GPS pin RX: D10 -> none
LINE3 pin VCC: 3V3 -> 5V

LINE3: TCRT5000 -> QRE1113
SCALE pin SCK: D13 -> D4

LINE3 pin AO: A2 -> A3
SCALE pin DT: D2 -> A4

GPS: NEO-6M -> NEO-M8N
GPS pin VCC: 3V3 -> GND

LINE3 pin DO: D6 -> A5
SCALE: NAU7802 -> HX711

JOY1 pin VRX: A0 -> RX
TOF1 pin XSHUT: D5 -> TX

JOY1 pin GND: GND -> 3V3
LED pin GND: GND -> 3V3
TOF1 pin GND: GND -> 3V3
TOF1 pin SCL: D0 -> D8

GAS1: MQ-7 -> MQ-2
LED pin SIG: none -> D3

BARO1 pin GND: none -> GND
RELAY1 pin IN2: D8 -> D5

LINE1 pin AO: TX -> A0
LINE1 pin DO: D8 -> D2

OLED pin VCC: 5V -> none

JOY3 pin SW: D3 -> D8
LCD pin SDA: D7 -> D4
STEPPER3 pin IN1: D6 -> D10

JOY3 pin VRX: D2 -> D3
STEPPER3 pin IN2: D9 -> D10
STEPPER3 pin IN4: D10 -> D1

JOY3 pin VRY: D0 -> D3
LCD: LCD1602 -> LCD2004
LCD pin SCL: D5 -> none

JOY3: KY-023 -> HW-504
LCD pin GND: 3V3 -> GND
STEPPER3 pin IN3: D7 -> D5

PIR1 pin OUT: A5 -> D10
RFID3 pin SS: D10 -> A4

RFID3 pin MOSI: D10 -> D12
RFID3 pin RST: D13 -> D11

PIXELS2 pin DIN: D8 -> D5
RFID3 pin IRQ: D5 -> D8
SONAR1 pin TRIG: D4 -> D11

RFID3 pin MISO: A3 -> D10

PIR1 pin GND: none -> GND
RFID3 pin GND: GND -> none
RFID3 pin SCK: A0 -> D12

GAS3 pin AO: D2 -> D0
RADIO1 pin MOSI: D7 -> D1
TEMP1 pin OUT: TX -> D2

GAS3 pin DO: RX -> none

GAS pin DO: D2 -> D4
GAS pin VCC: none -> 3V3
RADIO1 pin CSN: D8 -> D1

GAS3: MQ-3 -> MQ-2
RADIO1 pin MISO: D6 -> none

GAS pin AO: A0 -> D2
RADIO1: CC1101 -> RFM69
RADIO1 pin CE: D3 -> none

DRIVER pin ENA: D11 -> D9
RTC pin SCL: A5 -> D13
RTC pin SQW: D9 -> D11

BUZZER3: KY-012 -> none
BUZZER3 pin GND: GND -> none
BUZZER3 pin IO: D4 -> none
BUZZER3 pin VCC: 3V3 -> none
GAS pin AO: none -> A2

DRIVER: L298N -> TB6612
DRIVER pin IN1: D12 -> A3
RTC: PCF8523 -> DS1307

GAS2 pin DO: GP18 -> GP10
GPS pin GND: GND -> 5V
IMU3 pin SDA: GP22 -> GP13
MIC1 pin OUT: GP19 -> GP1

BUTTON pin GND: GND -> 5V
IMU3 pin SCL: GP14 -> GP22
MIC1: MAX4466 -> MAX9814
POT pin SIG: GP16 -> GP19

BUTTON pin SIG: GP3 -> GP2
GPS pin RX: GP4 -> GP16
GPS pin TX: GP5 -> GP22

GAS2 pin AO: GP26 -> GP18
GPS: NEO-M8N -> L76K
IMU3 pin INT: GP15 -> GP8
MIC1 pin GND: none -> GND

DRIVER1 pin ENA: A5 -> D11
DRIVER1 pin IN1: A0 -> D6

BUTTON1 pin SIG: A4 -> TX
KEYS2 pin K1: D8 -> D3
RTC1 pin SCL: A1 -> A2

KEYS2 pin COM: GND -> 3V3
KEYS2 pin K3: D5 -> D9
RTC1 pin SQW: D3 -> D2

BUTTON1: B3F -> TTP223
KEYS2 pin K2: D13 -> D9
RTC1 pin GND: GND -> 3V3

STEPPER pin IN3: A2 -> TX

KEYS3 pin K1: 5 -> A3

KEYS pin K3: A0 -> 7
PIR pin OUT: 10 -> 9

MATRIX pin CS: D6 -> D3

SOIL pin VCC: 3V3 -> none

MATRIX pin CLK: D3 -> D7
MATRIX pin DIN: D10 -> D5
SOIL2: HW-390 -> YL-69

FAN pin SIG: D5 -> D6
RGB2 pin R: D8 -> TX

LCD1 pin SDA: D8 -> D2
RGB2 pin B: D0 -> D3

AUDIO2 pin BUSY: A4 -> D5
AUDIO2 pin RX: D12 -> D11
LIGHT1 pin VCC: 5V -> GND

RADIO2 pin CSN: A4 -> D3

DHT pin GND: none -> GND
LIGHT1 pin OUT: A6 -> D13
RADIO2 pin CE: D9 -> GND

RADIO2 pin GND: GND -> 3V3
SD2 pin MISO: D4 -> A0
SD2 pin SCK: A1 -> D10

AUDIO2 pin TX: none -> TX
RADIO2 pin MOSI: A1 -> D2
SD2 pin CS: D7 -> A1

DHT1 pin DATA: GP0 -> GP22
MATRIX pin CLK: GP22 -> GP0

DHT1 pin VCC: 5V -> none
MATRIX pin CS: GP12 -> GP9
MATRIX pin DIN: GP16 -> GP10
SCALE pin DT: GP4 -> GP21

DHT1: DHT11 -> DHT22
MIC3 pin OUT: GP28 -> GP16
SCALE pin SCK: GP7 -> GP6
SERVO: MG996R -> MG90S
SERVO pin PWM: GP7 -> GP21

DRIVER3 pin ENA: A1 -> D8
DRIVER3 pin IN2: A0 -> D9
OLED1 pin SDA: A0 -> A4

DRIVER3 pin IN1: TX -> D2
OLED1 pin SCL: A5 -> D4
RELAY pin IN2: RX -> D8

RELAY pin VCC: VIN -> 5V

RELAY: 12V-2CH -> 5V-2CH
···
**TASK REQUIREMENTS**
Extract, from the listing above, every line where the string "MOSI" occurs.

**SOLUTION**
RFID3 pin MOSI: D10 -> D12
RADIO1 pin MOSI: D7 -> D1
RADIO2 pin MOSI: A1 -> D2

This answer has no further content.